§ SHORT TASK:
Show each line of the data below that has the string "stroma" in it.

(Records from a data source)
[Start]

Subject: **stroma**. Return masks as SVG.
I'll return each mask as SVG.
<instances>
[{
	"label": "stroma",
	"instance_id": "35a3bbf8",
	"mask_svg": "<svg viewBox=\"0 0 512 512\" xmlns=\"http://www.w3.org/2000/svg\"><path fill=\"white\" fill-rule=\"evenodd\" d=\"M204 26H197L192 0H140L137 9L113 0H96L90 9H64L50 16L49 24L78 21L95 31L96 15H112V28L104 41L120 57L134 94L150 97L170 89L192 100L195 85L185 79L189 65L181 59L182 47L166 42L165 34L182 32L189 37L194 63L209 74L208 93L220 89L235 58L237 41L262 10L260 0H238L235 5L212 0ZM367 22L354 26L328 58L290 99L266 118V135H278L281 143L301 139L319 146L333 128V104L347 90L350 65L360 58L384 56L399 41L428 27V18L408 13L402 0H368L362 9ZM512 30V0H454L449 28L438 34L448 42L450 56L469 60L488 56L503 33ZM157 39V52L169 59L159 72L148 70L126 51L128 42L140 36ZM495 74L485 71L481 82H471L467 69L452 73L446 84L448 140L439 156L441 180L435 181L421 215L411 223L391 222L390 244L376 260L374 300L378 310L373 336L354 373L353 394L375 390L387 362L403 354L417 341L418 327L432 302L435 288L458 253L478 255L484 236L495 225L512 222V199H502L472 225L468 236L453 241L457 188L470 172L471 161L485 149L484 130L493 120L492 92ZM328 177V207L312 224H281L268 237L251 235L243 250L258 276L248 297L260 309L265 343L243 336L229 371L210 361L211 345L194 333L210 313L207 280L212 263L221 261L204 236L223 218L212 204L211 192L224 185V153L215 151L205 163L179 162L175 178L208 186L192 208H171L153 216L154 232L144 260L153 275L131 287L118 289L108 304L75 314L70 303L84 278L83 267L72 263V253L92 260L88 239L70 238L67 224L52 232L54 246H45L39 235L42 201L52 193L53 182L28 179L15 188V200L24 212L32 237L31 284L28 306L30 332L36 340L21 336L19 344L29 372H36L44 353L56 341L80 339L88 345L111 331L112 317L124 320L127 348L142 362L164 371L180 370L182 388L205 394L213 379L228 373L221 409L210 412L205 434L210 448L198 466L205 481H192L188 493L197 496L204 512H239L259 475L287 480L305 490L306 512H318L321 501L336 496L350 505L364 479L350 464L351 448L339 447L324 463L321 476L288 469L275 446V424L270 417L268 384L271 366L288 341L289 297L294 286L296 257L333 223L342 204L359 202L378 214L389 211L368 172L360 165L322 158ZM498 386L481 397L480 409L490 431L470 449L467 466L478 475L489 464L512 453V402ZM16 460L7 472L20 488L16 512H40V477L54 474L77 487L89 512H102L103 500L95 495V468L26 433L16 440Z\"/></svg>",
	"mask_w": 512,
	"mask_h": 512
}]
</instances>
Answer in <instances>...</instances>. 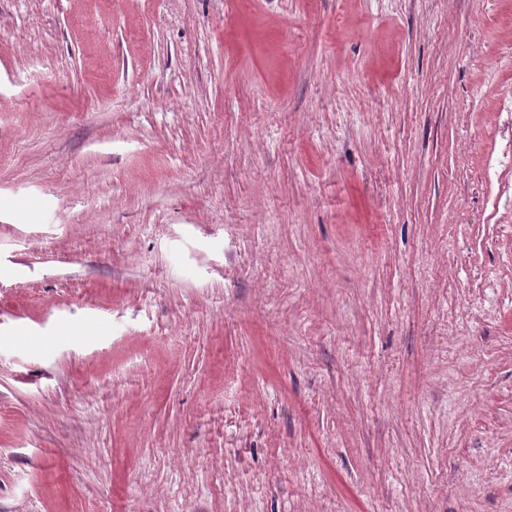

[End]

§ RESULT:
Subject: **stroma**. Return masks as SVG.
	"label": "stroma",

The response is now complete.